### Recorded information
◆ ◆ ◆

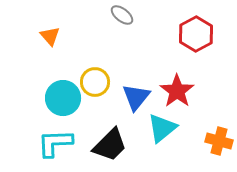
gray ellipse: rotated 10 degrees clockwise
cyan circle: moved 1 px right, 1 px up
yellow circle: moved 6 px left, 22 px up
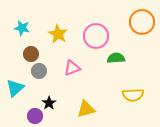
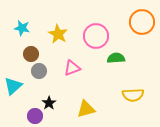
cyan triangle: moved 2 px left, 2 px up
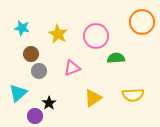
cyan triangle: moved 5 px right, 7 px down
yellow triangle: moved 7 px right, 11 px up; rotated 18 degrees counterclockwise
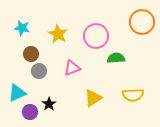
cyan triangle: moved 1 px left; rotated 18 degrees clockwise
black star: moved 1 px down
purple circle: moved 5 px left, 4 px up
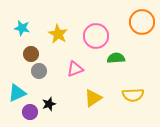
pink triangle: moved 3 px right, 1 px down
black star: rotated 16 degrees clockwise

◆ ◆ ◆

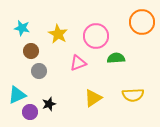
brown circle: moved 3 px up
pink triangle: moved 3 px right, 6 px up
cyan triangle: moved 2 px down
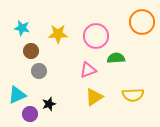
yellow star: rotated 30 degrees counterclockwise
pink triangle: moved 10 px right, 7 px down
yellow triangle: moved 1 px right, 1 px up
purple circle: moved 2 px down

◆ ◆ ◆

### Do this
Return the rows from the one with "brown circle: moved 3 px up" up to and including the one with "purple circle: moved 2 px down", word for word. Omit the picture lines.

### Exercise result
brown circle: moved 3 px up
pink triangle: moved 3 px right, 6 px up
cyan triangle: moved 2 px down
yellow star: rotated 30 degrees counterclockwise
pink triangle: moved 10 px right, 7 px down
yellow triangle: moved 1 px right, 1 px up
purple circle: moved 2 px down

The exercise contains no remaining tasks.